> _Problem details_:
Rewrite every line of the entries below as a Markdown table with the columns "Row" and "Change": number the rows in order and put each line's text beside its number. Leave out the picture lines and any blank lines.
###
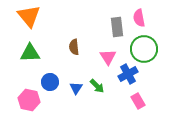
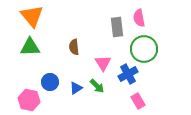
orange triangle: moved 3 px right
green triangle: moved 6 px up
pink triangle: moved 5 px left, 6 px down
blue triangle: rotated 24 degrees clockwise
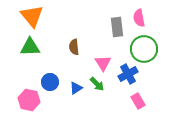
green arrow: moved 2 px up
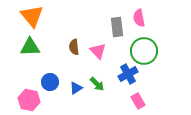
green circle: moved 2 px down
pink triangle: moved 5 px left, 12 px up; rotated 12 degrees counterclockwise
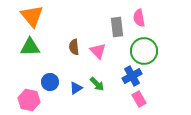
blue cross: moved 4 px right, 2 px down
pink rectangle: moved 1 px right, 2 px up
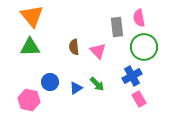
green circle: moved 4 px up
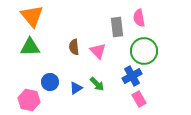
green circle: moved 4 px down
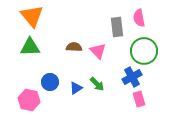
brown semicircle: rotated 98 degrees clockwise
blue cross: moved 1 px down
pink rectangle: rotated 14 degrees clockwise
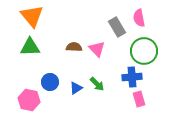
gray rectangle: rotated 24 degrees counterclockwise
pink triangle: moved 1 px left, 2 px up
blue cross: rotated 24 degrees clockwise
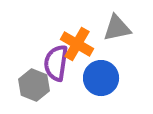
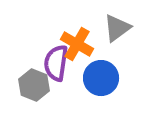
###
> _Task solution_:
| Row | Change |
|---|---|
| 1 | orange triangle: moved 3 px right |
| 2 | green triangle: moved 6 px up |
| 3 | pink triangle: moved 5 px left, 6 px down |
| 4 | blue triangle: rotated 24 degrees clockwise |
| 5 | green arrow: moved 2 px up |
| 6 | green circle: moved 2 px down |
| 7 | pink triangle: moved 5 px left, 12 px up; rotated 12 degrees counterclockwise |
| 8 | blue cross: moved 4 px right, 2 px down |
| 9 | pink rectangle: moved 1 px right, 2 px up |
| 10 | green circle: moved 4 px up |
| 11 | green circle: moved 4 px down |
| 12 | brown semicircle: rotated 98 degrees clockwise |
| 13 | blue cross: moved 1 px down |
| 14 | pink rectangle: rotated 14 degrees clockwise |
| 15 | gray rectangle: rotated 24 degrees counterclockwise |
| 16 | pink triangle: moved 1 px left, 2 px up |
| 17 | blue cross: rotated 24 degrees clockwise |